Task to carry out
Given the records below, would you repeat exactly the lines that begin at the one containing "C2: 3.3uF (plus" and end at the one containing "U2 pin SW: VX -> SW", inclusive?

Listed records
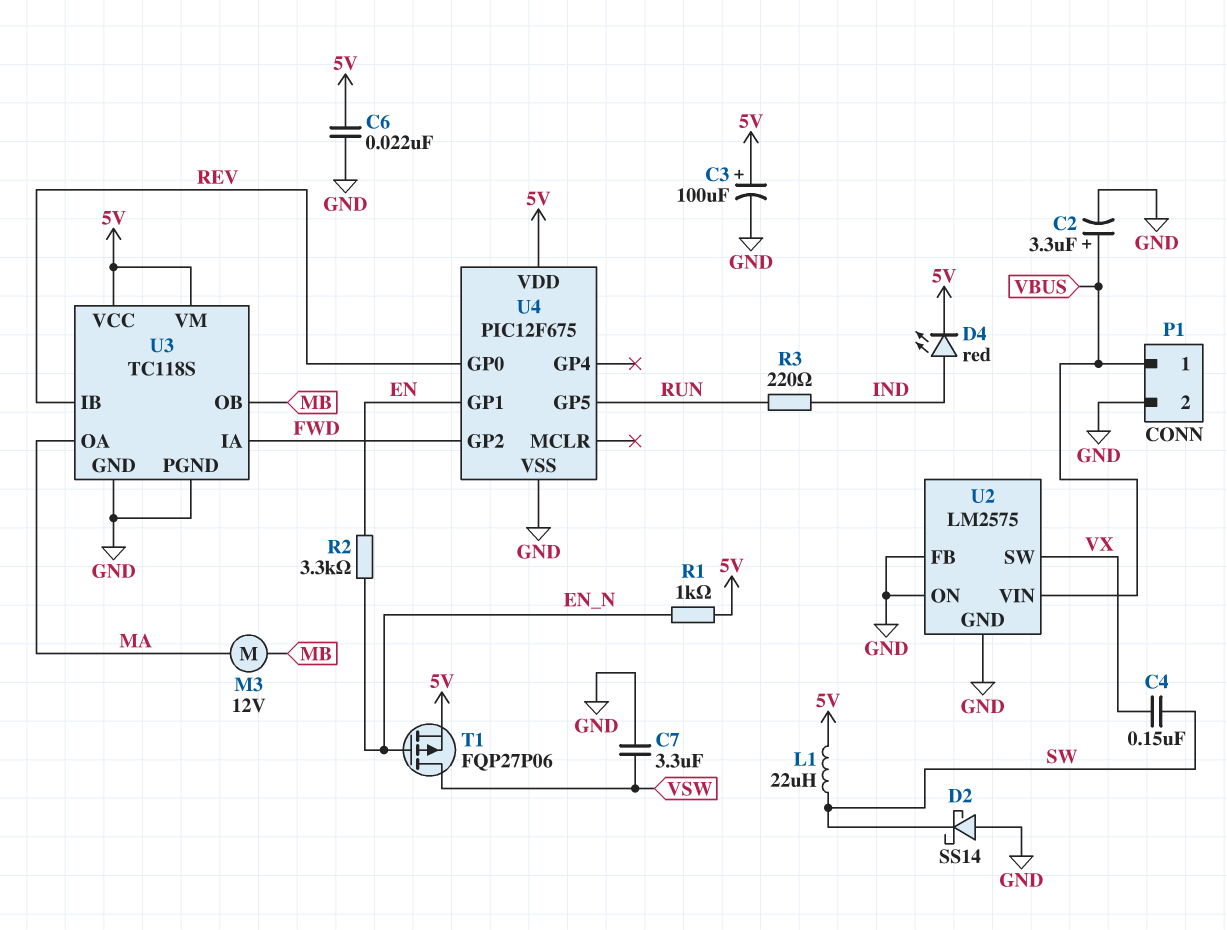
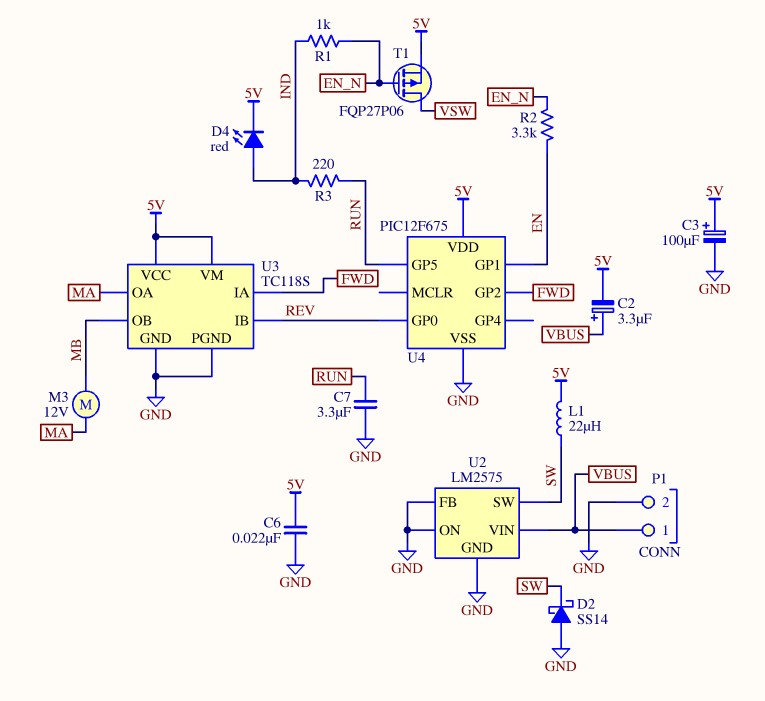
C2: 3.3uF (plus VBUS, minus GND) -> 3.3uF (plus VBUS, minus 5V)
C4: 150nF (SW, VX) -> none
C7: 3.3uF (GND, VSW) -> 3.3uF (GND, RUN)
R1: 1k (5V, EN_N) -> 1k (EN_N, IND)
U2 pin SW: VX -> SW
* * *
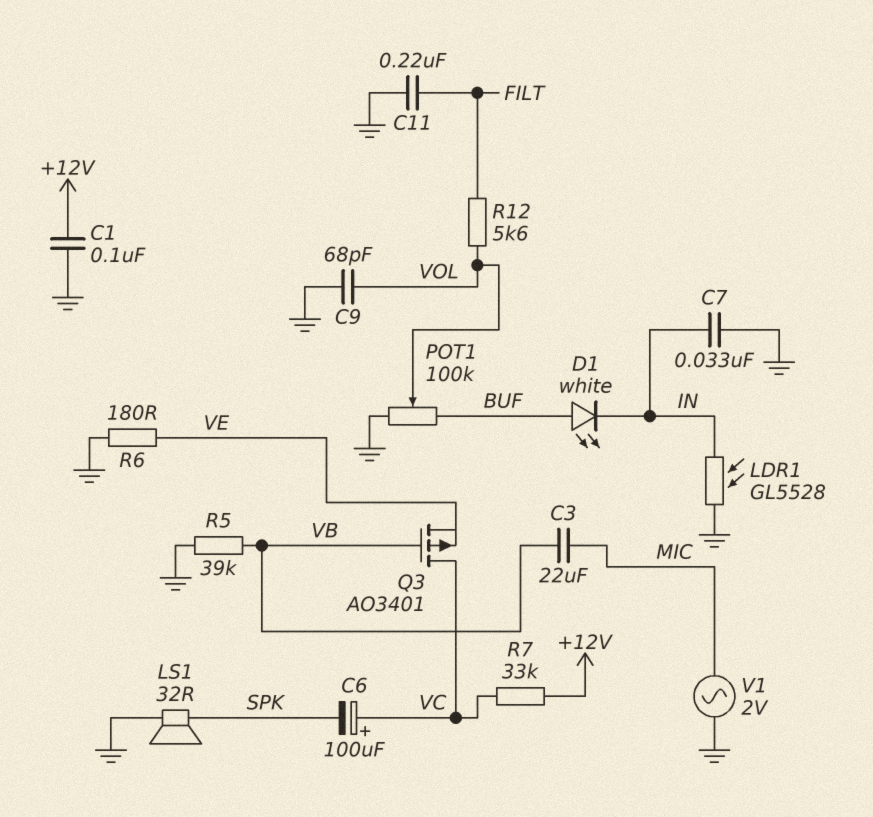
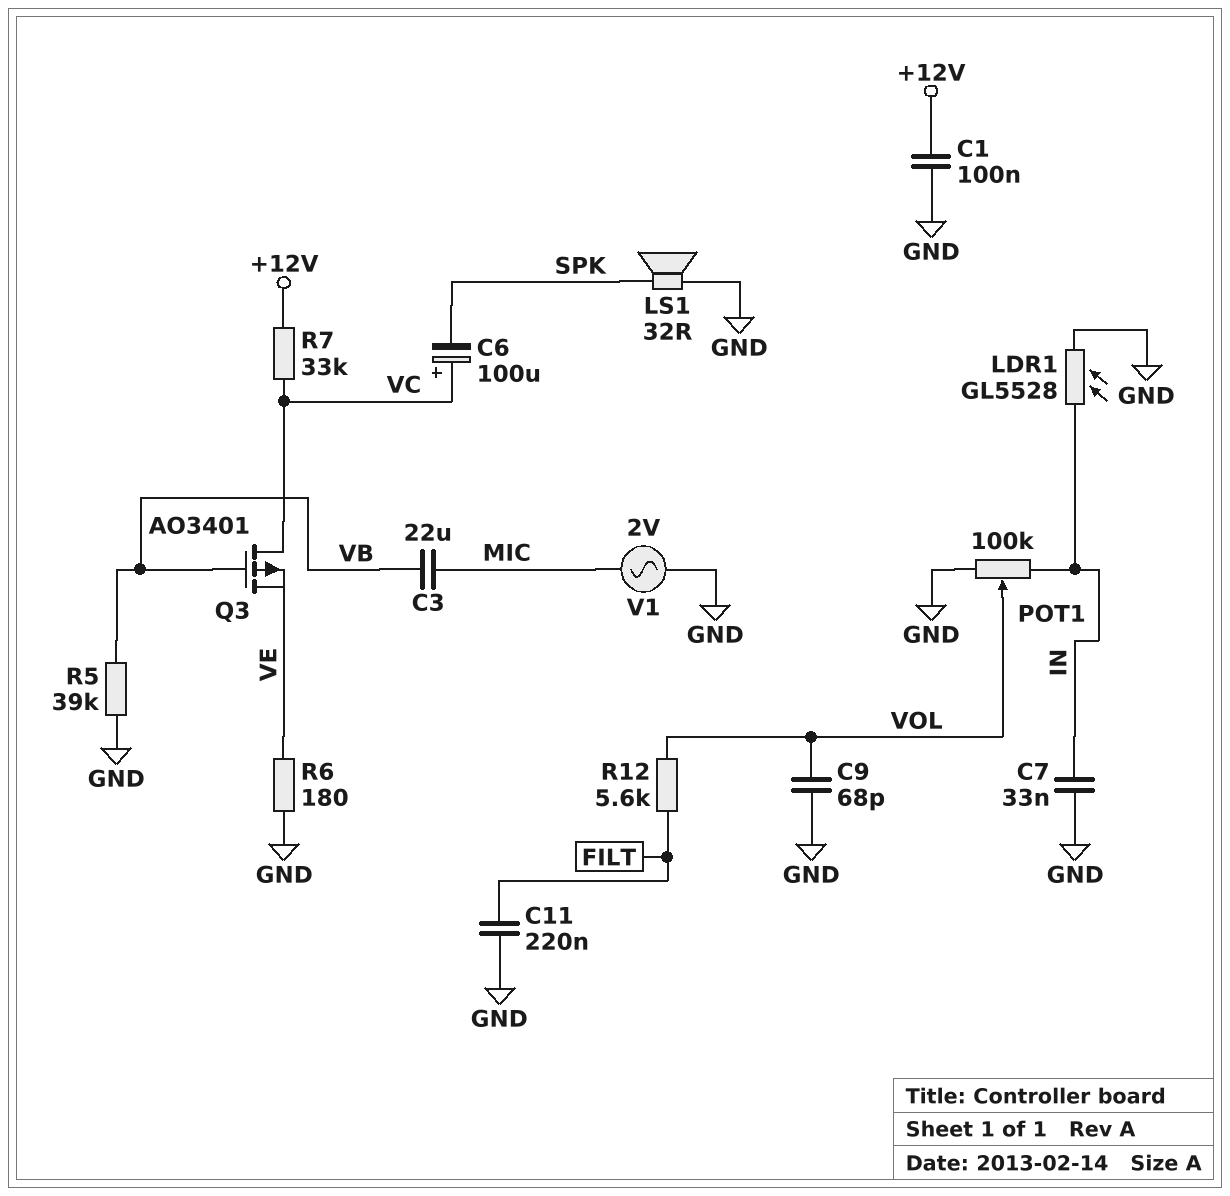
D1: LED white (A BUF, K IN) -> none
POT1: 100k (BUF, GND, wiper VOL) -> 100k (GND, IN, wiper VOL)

Written response
C2: 3.3uF (plus VBUS, minus GND) -> 3.3uF (plus VBUS, minus 5V)
C4: 150nF (SW, VX) -> none
C7: 3.3uF (GND, VSW) -> 3.3uF (GND, RUN)
R1: 1k (5V, EN_N) -> 1k (EN_N, IND)
U2 pin SW: VX -> SW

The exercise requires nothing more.